- The input -
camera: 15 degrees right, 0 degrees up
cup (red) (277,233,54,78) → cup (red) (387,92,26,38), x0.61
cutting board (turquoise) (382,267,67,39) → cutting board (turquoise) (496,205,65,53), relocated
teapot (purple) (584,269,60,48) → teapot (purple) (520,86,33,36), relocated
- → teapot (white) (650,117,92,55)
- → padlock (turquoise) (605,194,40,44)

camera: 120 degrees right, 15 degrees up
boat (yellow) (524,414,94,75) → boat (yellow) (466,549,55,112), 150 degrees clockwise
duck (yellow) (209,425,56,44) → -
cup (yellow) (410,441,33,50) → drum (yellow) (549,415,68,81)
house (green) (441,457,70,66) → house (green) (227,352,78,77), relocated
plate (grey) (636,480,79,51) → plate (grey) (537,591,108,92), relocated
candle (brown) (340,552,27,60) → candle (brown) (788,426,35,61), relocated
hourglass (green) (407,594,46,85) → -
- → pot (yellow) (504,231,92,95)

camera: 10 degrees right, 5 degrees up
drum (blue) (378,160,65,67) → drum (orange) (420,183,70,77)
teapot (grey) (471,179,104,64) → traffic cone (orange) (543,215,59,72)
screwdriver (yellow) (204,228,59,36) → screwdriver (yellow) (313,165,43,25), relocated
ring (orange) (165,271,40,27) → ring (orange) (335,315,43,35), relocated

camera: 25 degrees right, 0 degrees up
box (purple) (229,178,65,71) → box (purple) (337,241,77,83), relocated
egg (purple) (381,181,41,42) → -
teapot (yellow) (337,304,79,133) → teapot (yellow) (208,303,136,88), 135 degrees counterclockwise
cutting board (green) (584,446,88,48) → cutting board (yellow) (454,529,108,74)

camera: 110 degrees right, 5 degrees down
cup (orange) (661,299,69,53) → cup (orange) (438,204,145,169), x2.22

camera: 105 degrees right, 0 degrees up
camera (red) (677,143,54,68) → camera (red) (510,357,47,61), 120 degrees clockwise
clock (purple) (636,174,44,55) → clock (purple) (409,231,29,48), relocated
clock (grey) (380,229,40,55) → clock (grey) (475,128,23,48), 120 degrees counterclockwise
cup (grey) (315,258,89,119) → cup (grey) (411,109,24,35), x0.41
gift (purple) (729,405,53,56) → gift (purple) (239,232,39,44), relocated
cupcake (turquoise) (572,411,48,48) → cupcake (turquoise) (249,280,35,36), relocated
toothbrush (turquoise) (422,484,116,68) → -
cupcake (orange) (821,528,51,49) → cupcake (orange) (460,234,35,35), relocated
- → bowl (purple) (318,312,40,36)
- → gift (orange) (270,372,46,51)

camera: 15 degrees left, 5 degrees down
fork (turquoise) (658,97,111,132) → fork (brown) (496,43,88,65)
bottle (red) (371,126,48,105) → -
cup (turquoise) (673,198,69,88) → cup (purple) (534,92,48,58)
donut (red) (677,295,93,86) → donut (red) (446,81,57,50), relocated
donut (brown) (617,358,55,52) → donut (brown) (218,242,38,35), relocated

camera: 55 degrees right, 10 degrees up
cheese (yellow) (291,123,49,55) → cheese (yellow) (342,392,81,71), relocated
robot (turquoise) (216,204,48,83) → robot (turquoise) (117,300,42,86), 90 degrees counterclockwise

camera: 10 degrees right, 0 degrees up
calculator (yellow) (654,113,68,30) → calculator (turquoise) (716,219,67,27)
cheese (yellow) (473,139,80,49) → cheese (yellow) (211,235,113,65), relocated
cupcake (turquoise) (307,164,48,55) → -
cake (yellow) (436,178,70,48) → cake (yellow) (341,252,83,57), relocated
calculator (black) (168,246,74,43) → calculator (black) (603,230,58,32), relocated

- Task brief -
Nothing in the data may be left out; copy every line exactly.

- Written answer -
camera: 15 degrees right, 0 degrees up
cup (red) (277,233,54,78) → cup (red) (387,92,26,38), x0.61
cutting board (turquoise) (382,267,67,39) → cutting board (turquoise) (496,205,65,53), relocated
teapot (purple) (584,269,60,48) → teapot (purple) (520,86,33,36), relocated
- → teapot (white) (650,117,92,55)
- → padlock (turquoise) (605,194,40,44)

camera: 120 degrees right, 15 degrees up
boat (yellow) (524,414,94,75) → boat (yellow) (466,549,55,112), 150 degrees clockwise
duck (yellow) (209,425,56,44) → -
cup (yellow) (410,441,33,50) → drum (yellow) (549,415,68,81)
house (green) (441,457,70,66) → house (green) (227,352,78,77), relocated
plate (grey) (636,480,79,51) → plate (grey) (537,591,108,92), relocated
candle (brown) (340,552,27,60) → candle (brown) (788,426,35,61), relocated
hourglass (green) (407,594,46,85) → -
- → pot (yellow) (504,231,92,95)

camera: 10 degrees right, 5 degrees up
drum (blue) (378,160,65,67) → drum (orange) (420,183,70,77)
teapot (grey) (471,179,104,64) → traffic cone (orange) (543,215,59,72)
screwdriver (yellow) (204,228,59,36) → screwdriver (yellow) (313,165,43,25), relocated
ring (orange) (165,271,40,27) → ring (orange) (335,315,43,35), relocated

camera: 25 degrees right, 0 degrees up
box (purple) (229,178,65,71) → box (purple) (337,241,77,83), relocated
egg (purple) (381,181,41,42) → -
teapot (yellow) (337,304,79,133) → teapot (yellow) (208,303,136,88), 135 degrees counterclockwise
cutting board (green) (584,446,88,48) → cutting board (yellow) (454,529,108,74)

camera: 110 degrees right, 5 degrees down
cup (orange) (661,299,69,53) → cup (orange) (438,204,145,169), x2.22

camera: 105 degrees right, 0 degrees up
camera (red) (677,143,54,68) → camera (red) (510,357,47,61), 120 degrees clockwise
clock (purple) (636,174,44,55) → clock (purple) (409,231,29,48), relocated
clock (grey) (380,229,40,55) → clock (grey) (475,128,23,48), 120 degrees counterclockwise
cup (grey) (315,258,89,119) → cup (grey) (411,109,24,35), x0.41
gift (purple) (729,405,53,56) → gift (purple) (239,232,39,44), relocated
cupcake (turquoise) (572,411,48,48) → cupcake (turquoise) (249,280,35,36), relocated
toothbrush (turquoise) (422,484,116,68) → -
cupcake (orange) (821,528,51,49) → cupcake (orange) (460,234,35,35), relocated
- → bowl (purple) (318,312,40,36)
- → gift (orange) (270,372,46,51)

camera: 15 degrees left, 5 degrees down
fork (turquoise) (658,97,111,132) → fork (brown) (496,43,88,65)
bottle (red) (371,126,48,105) → -
cup (turquoise) (673,198,69,88) → cup (purple) (534,92,48,58)
donut (red) (677,295,93,86) → donut (red) (446,81,57,50), relocated
donut (brown) (617,358,55,52) → donut (brown) (218,242,38,35), relocated

camera: 55 degrees right, 10 degrees up
cheese (yellow) (291,123,49,55) → cheese (yellow) (342,392,81,71), relocated
robot (turquoise) (216,204,48,83) → robot (turquoise) (117,300,42,86), 90 degrees counterclockwise

camera: 10 degrees right, 0 degrees up
calculator (yellow) (654,113,68,30) → calculator (turquoise) (716,219,67,27)
cheese (yellow) (473,139,80,49) → cheese (yellow) (211,235,113,65), relocated
cupcake (turquoise) (307,164,48,55) → -
cake (yellow) (436,178,70,48) → cake (yellow) (341,252,83,57), relocated
calculator (black) (168,246,74,43) → calculator (black) (603,230,58,32), relocated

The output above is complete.